§ **Aim of the exercise**: From the first line onward, reproduce the records exactly; the final line to include is the one holding "(361, 348) = (418, 288): brown".

Object correspondence data
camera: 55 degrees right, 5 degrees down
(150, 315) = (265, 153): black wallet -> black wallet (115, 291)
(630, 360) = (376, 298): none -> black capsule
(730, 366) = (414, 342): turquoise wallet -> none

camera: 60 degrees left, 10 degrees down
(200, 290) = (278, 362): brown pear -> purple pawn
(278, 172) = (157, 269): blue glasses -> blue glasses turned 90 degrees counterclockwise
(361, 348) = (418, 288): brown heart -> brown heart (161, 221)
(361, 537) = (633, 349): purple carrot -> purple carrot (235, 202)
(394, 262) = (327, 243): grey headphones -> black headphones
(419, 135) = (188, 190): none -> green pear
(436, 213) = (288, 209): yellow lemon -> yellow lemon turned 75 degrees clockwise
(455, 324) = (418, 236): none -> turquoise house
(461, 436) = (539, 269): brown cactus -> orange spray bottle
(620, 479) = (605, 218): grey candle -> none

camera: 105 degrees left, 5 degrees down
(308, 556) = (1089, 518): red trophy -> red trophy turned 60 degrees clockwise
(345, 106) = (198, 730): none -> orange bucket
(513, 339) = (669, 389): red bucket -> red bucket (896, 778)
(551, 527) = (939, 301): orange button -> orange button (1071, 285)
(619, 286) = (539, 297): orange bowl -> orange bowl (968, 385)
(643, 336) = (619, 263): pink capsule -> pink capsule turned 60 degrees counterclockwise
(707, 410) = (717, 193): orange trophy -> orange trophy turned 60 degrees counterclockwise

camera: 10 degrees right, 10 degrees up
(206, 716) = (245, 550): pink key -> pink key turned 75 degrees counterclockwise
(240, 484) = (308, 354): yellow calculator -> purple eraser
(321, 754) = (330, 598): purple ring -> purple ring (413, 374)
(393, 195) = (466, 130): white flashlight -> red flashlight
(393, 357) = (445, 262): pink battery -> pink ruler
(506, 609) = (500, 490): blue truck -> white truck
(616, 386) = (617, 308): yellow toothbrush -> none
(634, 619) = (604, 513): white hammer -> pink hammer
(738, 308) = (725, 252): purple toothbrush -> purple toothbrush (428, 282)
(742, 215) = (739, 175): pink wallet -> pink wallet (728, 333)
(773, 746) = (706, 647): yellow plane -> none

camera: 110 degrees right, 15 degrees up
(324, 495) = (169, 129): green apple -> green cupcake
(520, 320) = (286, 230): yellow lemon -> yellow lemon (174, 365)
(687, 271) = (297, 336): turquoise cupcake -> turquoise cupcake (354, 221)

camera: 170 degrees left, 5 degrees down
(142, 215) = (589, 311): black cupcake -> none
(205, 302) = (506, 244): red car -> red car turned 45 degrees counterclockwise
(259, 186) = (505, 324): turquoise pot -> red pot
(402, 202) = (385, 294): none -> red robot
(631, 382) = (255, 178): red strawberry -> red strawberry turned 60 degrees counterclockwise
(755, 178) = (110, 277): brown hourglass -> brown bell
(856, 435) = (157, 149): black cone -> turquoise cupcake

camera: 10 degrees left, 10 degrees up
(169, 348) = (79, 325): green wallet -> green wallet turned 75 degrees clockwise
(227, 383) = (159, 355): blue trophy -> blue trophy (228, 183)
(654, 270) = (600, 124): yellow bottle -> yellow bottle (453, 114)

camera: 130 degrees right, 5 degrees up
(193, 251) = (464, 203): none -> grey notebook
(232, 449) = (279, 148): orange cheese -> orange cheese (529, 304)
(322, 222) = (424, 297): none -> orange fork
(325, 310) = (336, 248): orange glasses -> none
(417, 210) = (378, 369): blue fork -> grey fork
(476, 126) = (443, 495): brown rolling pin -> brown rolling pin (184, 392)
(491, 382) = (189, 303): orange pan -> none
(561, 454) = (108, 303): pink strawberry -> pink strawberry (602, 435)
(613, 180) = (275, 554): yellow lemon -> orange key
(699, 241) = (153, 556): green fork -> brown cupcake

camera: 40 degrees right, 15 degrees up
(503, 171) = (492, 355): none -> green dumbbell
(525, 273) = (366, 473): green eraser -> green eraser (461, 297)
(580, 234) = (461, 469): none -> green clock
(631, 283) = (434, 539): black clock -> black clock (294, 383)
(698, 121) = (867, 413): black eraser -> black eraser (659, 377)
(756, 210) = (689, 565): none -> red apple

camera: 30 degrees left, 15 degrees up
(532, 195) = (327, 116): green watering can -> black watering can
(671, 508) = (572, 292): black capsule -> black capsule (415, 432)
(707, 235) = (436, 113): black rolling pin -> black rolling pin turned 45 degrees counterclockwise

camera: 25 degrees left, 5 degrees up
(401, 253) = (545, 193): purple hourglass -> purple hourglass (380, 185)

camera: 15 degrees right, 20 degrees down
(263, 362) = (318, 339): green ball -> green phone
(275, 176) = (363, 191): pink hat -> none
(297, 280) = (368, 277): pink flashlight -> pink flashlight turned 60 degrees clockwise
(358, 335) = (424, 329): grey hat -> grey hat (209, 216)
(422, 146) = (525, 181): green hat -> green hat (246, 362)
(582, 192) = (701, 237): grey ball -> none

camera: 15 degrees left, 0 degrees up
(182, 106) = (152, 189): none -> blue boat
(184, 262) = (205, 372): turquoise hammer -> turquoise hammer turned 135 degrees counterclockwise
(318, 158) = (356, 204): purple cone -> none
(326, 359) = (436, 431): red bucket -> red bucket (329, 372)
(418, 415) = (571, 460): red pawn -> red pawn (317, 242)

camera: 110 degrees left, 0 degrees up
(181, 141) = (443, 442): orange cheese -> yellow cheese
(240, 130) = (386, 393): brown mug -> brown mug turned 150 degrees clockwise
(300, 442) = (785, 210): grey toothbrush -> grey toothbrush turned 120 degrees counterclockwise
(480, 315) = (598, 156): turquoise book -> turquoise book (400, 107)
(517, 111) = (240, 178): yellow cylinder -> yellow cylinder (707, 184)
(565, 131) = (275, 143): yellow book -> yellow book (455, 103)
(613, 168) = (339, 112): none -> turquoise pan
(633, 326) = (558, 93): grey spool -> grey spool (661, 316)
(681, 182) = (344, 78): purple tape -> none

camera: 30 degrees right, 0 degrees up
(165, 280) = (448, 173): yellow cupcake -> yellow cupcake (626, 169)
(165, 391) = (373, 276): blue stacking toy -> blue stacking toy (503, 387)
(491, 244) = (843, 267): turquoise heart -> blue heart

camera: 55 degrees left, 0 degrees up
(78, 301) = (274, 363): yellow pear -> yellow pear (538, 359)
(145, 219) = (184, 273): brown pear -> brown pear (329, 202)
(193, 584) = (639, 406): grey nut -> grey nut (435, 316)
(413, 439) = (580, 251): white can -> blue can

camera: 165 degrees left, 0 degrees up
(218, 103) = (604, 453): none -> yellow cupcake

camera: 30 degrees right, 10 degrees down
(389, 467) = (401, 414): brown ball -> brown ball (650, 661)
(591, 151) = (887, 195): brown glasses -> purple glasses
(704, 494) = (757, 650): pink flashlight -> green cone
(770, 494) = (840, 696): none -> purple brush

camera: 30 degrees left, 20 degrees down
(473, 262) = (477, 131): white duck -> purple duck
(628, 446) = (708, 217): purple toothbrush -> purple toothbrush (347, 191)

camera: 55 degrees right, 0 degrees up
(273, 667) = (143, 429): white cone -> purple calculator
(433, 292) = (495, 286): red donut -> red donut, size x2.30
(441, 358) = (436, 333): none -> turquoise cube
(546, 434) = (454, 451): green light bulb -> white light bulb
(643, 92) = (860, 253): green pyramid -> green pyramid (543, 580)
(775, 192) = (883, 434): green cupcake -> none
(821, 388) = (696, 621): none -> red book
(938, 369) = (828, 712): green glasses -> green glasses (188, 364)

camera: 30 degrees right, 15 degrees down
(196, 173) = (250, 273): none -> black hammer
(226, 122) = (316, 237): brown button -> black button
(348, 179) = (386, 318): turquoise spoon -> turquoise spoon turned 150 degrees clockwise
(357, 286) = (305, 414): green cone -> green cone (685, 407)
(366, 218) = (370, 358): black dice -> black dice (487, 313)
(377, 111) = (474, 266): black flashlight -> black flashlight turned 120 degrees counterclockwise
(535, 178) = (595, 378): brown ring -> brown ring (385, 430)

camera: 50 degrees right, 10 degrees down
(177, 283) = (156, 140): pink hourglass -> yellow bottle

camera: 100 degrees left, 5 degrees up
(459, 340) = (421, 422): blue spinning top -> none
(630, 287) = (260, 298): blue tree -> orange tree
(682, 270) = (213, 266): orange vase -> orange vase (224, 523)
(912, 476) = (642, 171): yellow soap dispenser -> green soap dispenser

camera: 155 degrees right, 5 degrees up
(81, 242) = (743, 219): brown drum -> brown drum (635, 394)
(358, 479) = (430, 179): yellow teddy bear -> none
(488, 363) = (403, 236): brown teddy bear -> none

§ **Solution to the exercise**:
camera: 55 degrees right, 5 degrees down
(150, 315) = (265, 153): black wallet -> black wallet (115, 291)
(630, 360) = (376, 298): none -> black capsule
(730, 366) = (414, 342): turquoise wallet -> none

camera: 60 degrees left, 10 degrees down
(200, 290) = (278, 362): brown pear -> purple pawn
(278, 172) = (157, 269): blue glasses -> blue glasses turned 90 degrees counterclockwise
(361, 348) = (418, 288): brown heart -> brown heart (161, 221)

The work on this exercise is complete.